Your objective:
Below is a set of records. Repeat all of them exactly.

++++++++

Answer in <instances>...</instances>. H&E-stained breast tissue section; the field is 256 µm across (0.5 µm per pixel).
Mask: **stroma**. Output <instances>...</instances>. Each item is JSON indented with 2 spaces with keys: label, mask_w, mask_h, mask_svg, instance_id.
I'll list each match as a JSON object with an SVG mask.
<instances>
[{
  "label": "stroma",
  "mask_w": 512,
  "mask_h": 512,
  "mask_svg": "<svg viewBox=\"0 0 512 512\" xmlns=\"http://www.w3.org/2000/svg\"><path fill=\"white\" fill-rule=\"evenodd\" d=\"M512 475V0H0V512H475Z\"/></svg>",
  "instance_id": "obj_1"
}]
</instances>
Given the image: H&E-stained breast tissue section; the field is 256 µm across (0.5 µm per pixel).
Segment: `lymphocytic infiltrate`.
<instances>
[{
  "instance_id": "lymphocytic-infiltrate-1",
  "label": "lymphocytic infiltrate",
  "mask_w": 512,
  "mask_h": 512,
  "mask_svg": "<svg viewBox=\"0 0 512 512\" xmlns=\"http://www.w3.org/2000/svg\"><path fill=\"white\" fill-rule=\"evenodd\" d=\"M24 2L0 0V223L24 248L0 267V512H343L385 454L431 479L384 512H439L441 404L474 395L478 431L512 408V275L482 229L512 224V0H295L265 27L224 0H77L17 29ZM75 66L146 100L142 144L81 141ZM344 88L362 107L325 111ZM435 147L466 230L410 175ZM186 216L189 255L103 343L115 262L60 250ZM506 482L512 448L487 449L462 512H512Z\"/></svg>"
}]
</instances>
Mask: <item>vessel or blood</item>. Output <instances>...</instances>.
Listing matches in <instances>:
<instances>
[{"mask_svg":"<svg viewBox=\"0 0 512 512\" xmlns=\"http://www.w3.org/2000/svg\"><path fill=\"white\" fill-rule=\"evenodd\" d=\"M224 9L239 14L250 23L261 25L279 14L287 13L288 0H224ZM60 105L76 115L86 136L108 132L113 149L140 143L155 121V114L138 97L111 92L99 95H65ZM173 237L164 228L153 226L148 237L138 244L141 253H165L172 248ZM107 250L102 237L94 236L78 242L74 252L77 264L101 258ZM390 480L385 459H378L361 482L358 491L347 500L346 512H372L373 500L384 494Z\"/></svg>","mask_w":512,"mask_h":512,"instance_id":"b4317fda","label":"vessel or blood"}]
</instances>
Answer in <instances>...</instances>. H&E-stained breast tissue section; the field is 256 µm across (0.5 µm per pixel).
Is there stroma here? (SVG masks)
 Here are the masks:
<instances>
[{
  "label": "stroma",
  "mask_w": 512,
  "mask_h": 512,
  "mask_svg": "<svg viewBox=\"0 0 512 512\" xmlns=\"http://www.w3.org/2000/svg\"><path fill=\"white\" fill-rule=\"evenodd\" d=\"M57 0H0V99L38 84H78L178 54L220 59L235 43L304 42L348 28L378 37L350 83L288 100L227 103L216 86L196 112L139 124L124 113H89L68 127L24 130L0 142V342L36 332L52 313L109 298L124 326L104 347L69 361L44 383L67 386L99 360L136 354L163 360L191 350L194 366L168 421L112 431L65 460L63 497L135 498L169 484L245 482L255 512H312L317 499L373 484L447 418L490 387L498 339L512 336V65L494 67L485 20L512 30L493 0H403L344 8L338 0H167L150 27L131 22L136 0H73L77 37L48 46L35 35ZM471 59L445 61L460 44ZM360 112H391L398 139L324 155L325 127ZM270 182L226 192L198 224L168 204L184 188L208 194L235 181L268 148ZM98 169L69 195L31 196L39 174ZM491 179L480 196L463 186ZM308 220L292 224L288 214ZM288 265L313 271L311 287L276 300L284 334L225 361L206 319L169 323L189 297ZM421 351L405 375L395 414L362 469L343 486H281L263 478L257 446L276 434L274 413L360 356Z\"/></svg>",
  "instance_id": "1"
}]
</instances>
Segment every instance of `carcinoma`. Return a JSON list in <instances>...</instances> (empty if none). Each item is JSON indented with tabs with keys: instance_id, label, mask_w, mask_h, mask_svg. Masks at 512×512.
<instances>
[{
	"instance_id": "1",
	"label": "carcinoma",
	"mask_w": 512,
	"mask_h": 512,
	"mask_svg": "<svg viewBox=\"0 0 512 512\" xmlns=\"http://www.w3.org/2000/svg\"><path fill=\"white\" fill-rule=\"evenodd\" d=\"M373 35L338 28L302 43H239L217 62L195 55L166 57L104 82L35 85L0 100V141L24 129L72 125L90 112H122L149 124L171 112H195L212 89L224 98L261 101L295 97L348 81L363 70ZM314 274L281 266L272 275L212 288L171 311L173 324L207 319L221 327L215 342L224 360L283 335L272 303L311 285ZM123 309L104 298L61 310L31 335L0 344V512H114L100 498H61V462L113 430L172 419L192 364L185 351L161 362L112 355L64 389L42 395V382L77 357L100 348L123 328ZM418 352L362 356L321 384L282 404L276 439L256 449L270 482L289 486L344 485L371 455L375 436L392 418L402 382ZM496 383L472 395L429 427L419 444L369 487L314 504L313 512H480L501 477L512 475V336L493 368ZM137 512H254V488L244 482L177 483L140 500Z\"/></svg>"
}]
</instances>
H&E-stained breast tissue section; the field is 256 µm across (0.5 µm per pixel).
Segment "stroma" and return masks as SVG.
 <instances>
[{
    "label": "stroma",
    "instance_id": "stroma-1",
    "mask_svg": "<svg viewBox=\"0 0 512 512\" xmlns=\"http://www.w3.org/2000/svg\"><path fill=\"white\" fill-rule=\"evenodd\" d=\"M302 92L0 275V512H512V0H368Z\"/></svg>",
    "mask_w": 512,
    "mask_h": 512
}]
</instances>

++++++++

Response to the task:
Answer in <instances>...</instances>. H&E-stained breast tissue section; the field is 256 µm across (0.5 µm per pixel).
Mask: **stroma**. Output <instances>...</instances>. Each item is JSON indented with 2 spaces with keys: label, mask_w, mask_h, mask_svg, instance_id.
I'll list each match as a JSON object with an SVG mask.
<instances>
[{
  "label": "stroma",
  "mask_w": 512,
  "mask_h": 512,
  "mask_svg": "<svg viewBox=\"0 0 512 512\" xmlns=\"http://www.w3.org/2000/svg\"><path fill=\"white\" fill-rule=\"evenodd\" d=\"M512 475V0H0V512H475Z\"/></svg>",
  "instance_id": "obj_1"
}]
</instances>
Given the image: H&E-stained breast tissue section; the field is 256 µm across (0.5 µm per pixel).
Segment: `lymphocytic infiltrate`.
<instances>
[{
  "instance_id": "lymphocytic-infiltrate-1",
  "label": "lymphocytic infiltrate",
  "mask_w": 512,
  "mask_h": 512,
  "mask_svg": "<svg viewBox=\"0 0 512 512\" xmlns=\"http://www.w3.org/2000/svg\"><path fill=\"white\" fill-rule=\"evenodd\" d=\"M24 2L0 0V223L24 248L0 267V512H343L385 454L431 479L384 512H439L441 404L474 395L478 431L512 408V275L482 229L512 224V0H295L265 27L224 0H77L17 29ZM75 66L146 100L142 144L81 141ZM344 88L362 107L325 111ZM435 147L466 230L410 175ZM186 216L189 255L103 343L115 262L60 250ZM506 482L512 448L487 449L462 512H512Z\"/></svg>"
}]
</instances>
Mask: <item>vessel or blood</item>. Output <instances>...</instances>.
Listing matches in <instances>:
<instances>
[{"mask_svg":"<svg viewBox=\"0 0 512 512\" xmlns=\"http://www.w3.org/2000/svg\"><path fill=\"white\" fill-rule=\"evenodd\" d=\"M224 9L239 14L250 23L261 25L279 14L287 13L288 0H224ZM60 105L76 115L86 136L108 132L113 149L140 143L155 121V114L138 97L111 92L99 95H65ZM173 237L164 228L153 226L148 237L138 244L141 253H165L172 248ZM107 250L102 237L94 236L78 242L74 252L77 264L101 258ZM390 480L385 459H378L361 482L358 491L347 500L346 512H372L373 500L384 494Z\"/></svg>","mask_w":512,"mask_h":512,"instance_id":"b4317fda","label":"vessel or blood"}]
</instances>
Answer in <instances>...</instances>. H&E-stained breast tissue section; the field is 256 µm across (0.5 µm per pixel).
Is there stroma here? (SVG masks)
 Here are the masks:
<instances>
[{
  "label": "stroma",
  "mask_w": 512,
  "mask_h": 512,
  "mask_svg": "<svg viewBox=\"0 0 512 512\" xmlns=\"http://www.w3.org/2000/svg\"><path fill=\"white\" fill-rule=\"evenodd\" d=\"M57 0H0V99L38 84H78L178 54L220 59L235 43L304 42L348 28L378 37L350 83L288 100L227 103L216 86L196 112L139 124L124 113H89L68 127L24 130L0 142V342L36 332L52 313L109 298L124 326L104 347L69 361L44 383L67 386L99 360L136 354L163 360L191 350L194 366L168 421L112 431L65 460L63 497L135 498L169 484L245 482L255 512H312L317 499L373 484L447 418L490 387L498 339L512 336V65L494 67L485 20L512 30L493 0H403L344 8L338 0H167L150 27L131 22L136 0H73L77 37L48 46L35 35ZM471 59L445 61L460 44ZM360 112H391L398 139L324 155L325 127ZM270 182L226 192L198 224L168 204L184 188L208 194L235 181L268 148ZM98 169L69 195L31 196L39 174ZM491 179L480 196L463 186ZM308 220L292 224L288 214ZM288 265L313 271L311 287L276 300L284 334L225 361L206 319L169 323L189 297ZM421 351L405 375L395 414L362 469L343 486H281L263 478L257 446L276 434L274 413L360 356Z\"/></svg>",
  "instance_id": "1"
}]
</instances>
Segment every instance of `carcinoma`. Return a JSON list in <instances>...</instances> (empty if none). Each item is JSON indented with tabs with keys: instance_id, label, mask_w, mask_h, mask_svg. Masks at 512×512.
<instances>
[{
	"instance_id": "1",
	"label": "carcinoma",
	"mask_w": 512,
	"mask_h": 512,
	"mask_svg": "<svg viewBox=\"0 0 512 512\" xmlns=\"http://www.w3.org/2000/svg\"><path fill=\"white\" fill-rule=\"evenodd\" d=\"M373 35L338 28L302 43H239L217 62L195 55L166 57L104 82L35 85L0 100V141L24 129L72 125L90 112H122L149 124L171 112H195L212 89L224 98L261 101L295 97L348 81L363 70ZM314 274L281 266L272 275L212 288L171 311L173 324L207 319L221 327L215 342L224 360L283 335L272 303L311 285ZM123 309L104 298L61 310L31 335L0 344V512H114L100 498H61V462L113 430L172 419L192 364L185 351L161 362L112 355L64 389L42 395V382L77 357L100 348L123 328ZM418 352L362 356L321 384L282 404L276 439L256 449L270 482L289 486L344 485L371 455L375 436L392 418L402 382ZM496 383L472 395L429 427L419 444L369 487L314 504L313 512H480L501 477L512 475V336L493 368ZM137 512H254V488L244 482L177 483L140 500Z\"/></svg>"
}]
</instances>
H&E-stained breast tissue section; the field is 256 µm across (0.5 µm per pixel).
Segment "stroma" and return masks as SVG.
 <instances>
[{
    "label": "stroma",
    "instance_id": "stroma-1",
    "mask_svg": "<svg viewBox=\"0 0 512 512\" xmlns=\"http://www.w3.org/2000/svg\"><path fill=\"white\" fill-rule=\"evenodd\" d=\"M302 92L0 275V512H512V0H368Z\"/></svg>",
    "mask_w": 512,
    "mask_h": 512
}]
</instances>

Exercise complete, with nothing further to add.